Records from a collection:
=== Section Start ===

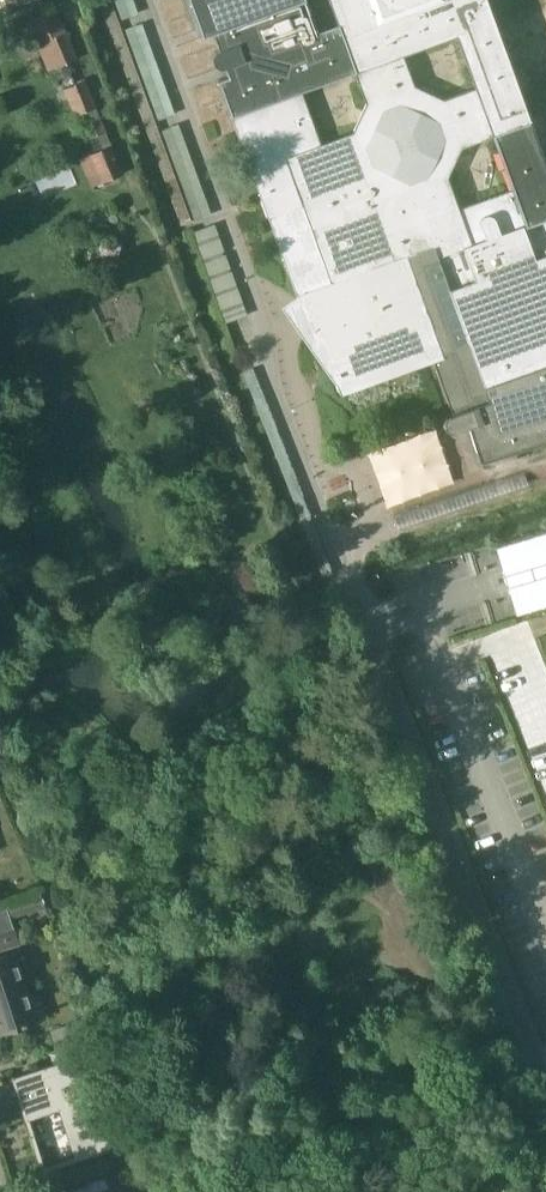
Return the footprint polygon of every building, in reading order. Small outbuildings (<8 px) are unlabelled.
[(334,1),(341,23),(318,31),(307,0),(191,0),(195,12),(196,15),(204,36),(214,32),(220,48),(217,50),(215,53),(214,57),(214,61),(216,64),(219,66),(223,67),(226,66),(230,76),(220,79),(299,295),(299,297),(315,329),(318,336),(322,334),(343,395),(429,364),(436,361),(455,414),(451,415),(448,417),(446,420),(446,423),(446,426),(448,429),(451,431),(454,432),(457,432),(471,426),(484,461),(545,442),(545,0),(333,0),(334,1)] [(48,71),(77,59),(56,8),(28,20),(37,43),(36,43),(48,71)] [(74,115),(96,106),(85,79),(63,88),(74,115)] [(90,138),(106,131),(102,121),(85,128),(90,138)] [(113,144),(79,158),(91,187),(125,172),(113,144)] [(234,278),(211,286),(225,322),(247,314),(234,278)] [(534,535),(545,574),(545,531),(534,535)] [(20,944),(10,919),(46,907),(41,892),(5,904),(7,908),(0,910),(0,950),(20,944)] [(28,999),(14,954),(0,958),(0,1033),(44,1020),(36,996),(28,999)] [(53,1039),(71,1034),(67,1024),(50,1029),(53,1039)] [(88,1028),(85,1029),(78,1031),(80,1037),(87,1040),(92,1038),(88,1028)] [(80,1055),(11,1077),(24,1117),(55,1107),(71,1158),(110,1146),(80,1055)] [(89,1182),(93,1191),(95,1191),(108,1187),(105,1177),(89,1182)]
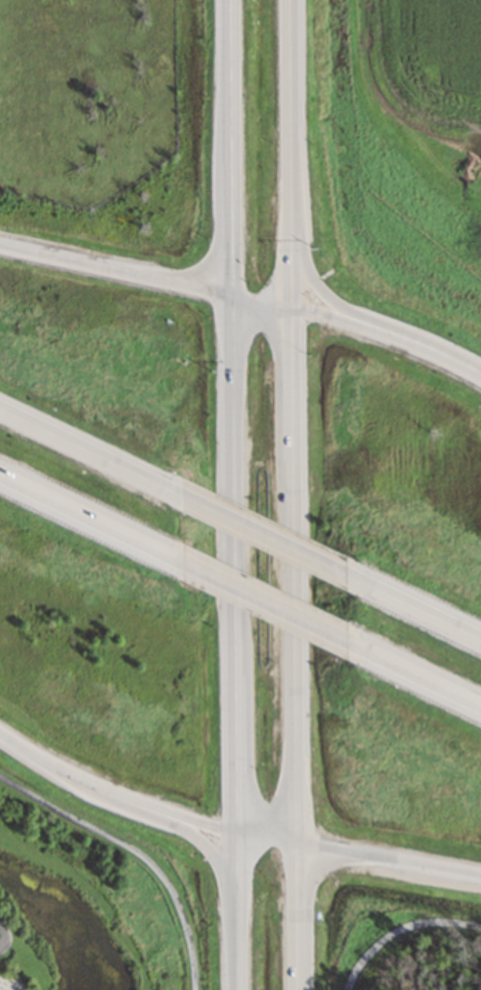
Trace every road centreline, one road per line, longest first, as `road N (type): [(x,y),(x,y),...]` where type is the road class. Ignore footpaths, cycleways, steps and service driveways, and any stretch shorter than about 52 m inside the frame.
road 1 (trunk): [(295,844),(293,306)]
road 2 (trunk): [(232,295),(235,832)]
road 3 (trunk): [(232,0),(232,295)]
road 4 (trunk): [(293,254),(291,0)]
road 5 (trunk): [(232,295),(0,246)]
road 6 (trunk): [(0,474),(180,561)]
road 7 (trunk): [(180,496),(0,409)]
road 8 (trunk): [(295,844),(480,875)]
road 9 (trunk): [(0,731),(74,779),(163,813)]
road 10 (trunk): [(180,561),(345,641)]
road 11 (trunk): [(344,575),(180,496)]
road 12 (trunk): [(480,643),(344,575)]
road 13 (trunk): [(345,641),(480,709)]
road 14 (trunk): [(297,989),(295,844)]
road 15 (trunk): [(480,378),(364,328)]

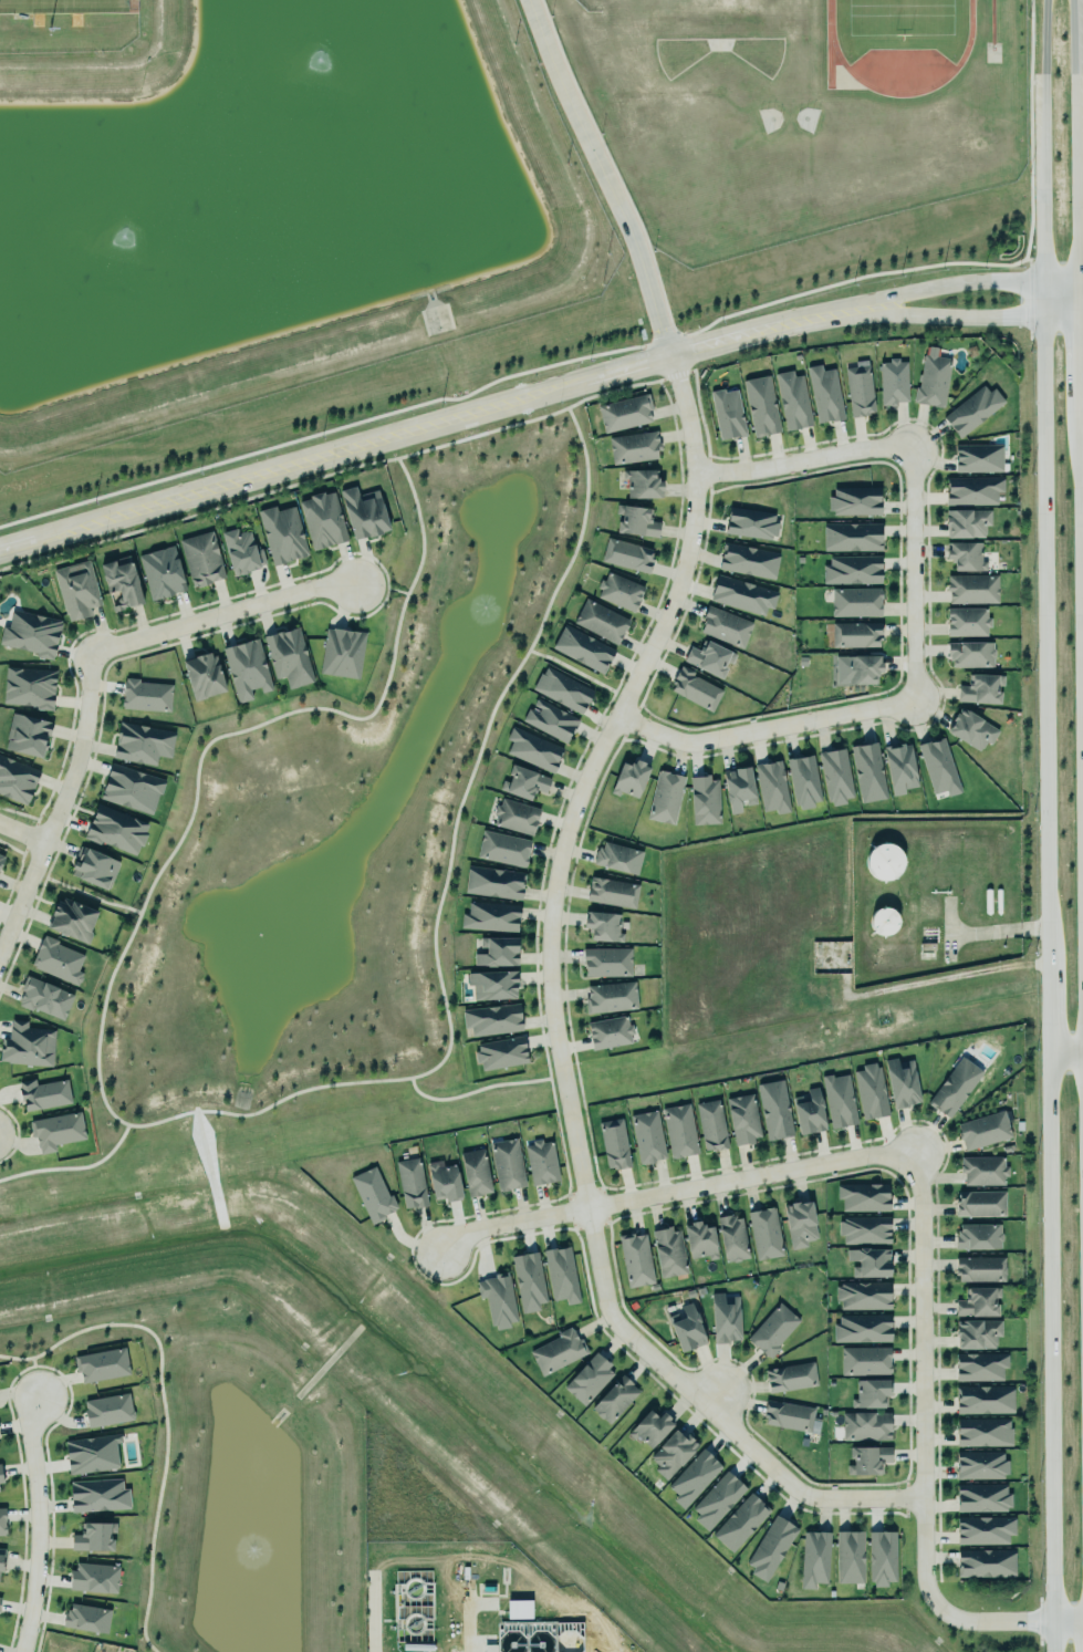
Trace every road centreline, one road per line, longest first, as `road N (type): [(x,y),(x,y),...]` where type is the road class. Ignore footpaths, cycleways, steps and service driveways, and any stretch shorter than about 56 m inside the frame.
road 1 (secondary): [(1045,0),(1040,318),(1053,1651)]
road 2 (residential): [(924,1498),(826,1499),(794,1488),(618,1326),(605,1300),(556,1037),(550,929),(555,879),(584,783),(675,600),(691,533),(693,436),(670,355)]
road 3 (tertiary): [(879,306),(752,332),(0,550)]
road 4 (secondary): [(1082,738),(1077,0)]
road 5 (residential): [(1082,1619),(971,1621),(954,1618),(927,1590),(921,1206),(914,1153)]
road 6 (residential): [(914,1153),(466,1233),(441,1255)]
road 7 (residential): [(0,957),(77,763),(88,708),(87,654)]
road 8 (residential): [(916,700),(689,742),(618,714)]
road 9 (residential): [(87,654),(320,585),(357,584)]
road 10 (residential): [(24,1651),(39,1552),(31,1446),(37,1399)]
road 11 (residential): [(913,448),(916,700)]
road 12 (residential): [(696,472),(913,448)]
road 13 (tertiary): [(1040,280),(951,284),(879,306)]
road 14 (tertiary): [(879,306),(899,314),(1040,318)]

=== Section End ===

WHAT IS NEEDED: Skipping every picture, reproduce the records word for word.

SOLUTION TO THIS PROBLEM:
Return the footprint polygon of every building, in reading order. Small outbuildings (<8 px) are unlabelled.
[(334,1),(341,23),(318,31),(307,0),(191,0),(195,12),(196,15),(204,36),(214,32),(220,48),(217,50),(215,53),(214,57),(214,61),(216,64),(219,66),(223,67),(226,66),(230,76),(220,79),(299,295),(299,297),(315,329),(318,336),(322,334),(343,395),(429,364),(436,361),(455,414),(451,415),(448,417),(446,420),(446,423),(446,426),(448,429),(451,431),(454,432),(457,432),(471,426),(484,461),(545,442),(545,0),(333,0),(334,1)] [(48,71),(77,59),(56,8),(28,20),(37,43),(36,43),(48,71)] [(74,115),(96,106),(85,79),(63,88),(74,115)] [(90,138),(106,131),(102,121),(85,128),(90,138)] [(113,144),(79,158),(91,187),(125,172),(113,144)] [(234,278),(211,286),(225,322),(247,314),(234,278)] [(534,535),(545,574),(545,531),(534,535)] [(20,944),(10,919),(46,907),(41,892),(5,904),(7,908),(0,910),(0,950),(20,944)] [(28,999),(14,954),(0,958),(0,1033),(44,1020),(36,996),(28,999)] [(53,1039),(71,1034),(67,1024),(50,1029),(53,1039)] [(88,1028),(85,1029),(78,1031),(80,1037),(87,1040),(92,1038),(88,1028)] [(80,1055),(11,1077),(24,1117),(55,1107),(71,1158),(110,1146),(80,1055)] [(89,1182),(93,1191),(95,1191),(108,1187),(105,1177),(89,1182)]
Trace every road centreline, one road per line, longest first, as `road N (type): [(x,y),(x,y),...]` where type is the road class. Ignore footpaths, cycleways, steps and service driveways, and any stretch shorter than about 52 m inside the frame.
road 1 (trunk): [(295,844),(293,306)]
road 2 (trunk): [(232,295),(235,832)]
road 3 (trunk): [(232,0),(232,295)]
road 4 (trunk): [(293,254),(291,0)]
road 5 (trunk): [(232,295),(0,246)]
road 6 (trunk): [(0,474),(180,561)]
road 7 (trunk): [(180,496),(0,409)]
road 8 (trunk): [(295,844),(480,875)]
road 9 (trunk): [(0,731),(74,779),(163,813)]
road 10 (trunk): [(180,561),(345,641)]
road 11 (trunk): [(344,575),(180,496)]
road 12 (trunk): [(480,643),(344,575)]
road 13 (trunk): [(345,641),(480,709)]
road 14 (trunk): [(297,989),(295,844)]
road 15 (trunk): [(480,378),(364,328)]

Trace every road centreline, one road per line, longest first, as `road N (type): [(x,y),(x,y),...]` where type is the road class. Ignore footpaths, cycleways, steps and service driveways, and any stretch shorter than about 56 m inside the frame.
road 1 (secondary): [(1045,0),(1040,318),(1053,1651)]
road 2 (residential): [(924,1498),(826,1499),(794,1488),(618,1326),(605,1300),(556,1037),(550,929),(555,879),(584,783),(675,600),(691,533),(693,436),(670,355)]
road 3 (tertiary): [(879,306),(752,332),(0,550)]
road 4 (secondary): [(1082,738),(1077,0)]
road 5 (residential): [(1082,1619),(971,1621),(954,1618),(927,1590),(921,1206),(914,1153)]
road 6 (residential): [(914,1153),(466,1233),(441,1255)]
road 7 (residential): [(0,957),(77,763),(88,708),(87,654)]
road 8 (residential): [(916,700),(689,742),(618,714)]
road 9 (residential): [(87,654),(320,585),(357,584)]
road 10 (residential): [(24,1651),(39,1552),(31,1446),(37,1399)]
road 11 (residential): [(913,448),(916,700)]
road 12 (residential): [(696,472),(913,448)]
road 13 (tertiary): [(1040,280),(951,284),(879,306)]
road 14 (tertiary): [(879,306),(899,314),(1040,318)]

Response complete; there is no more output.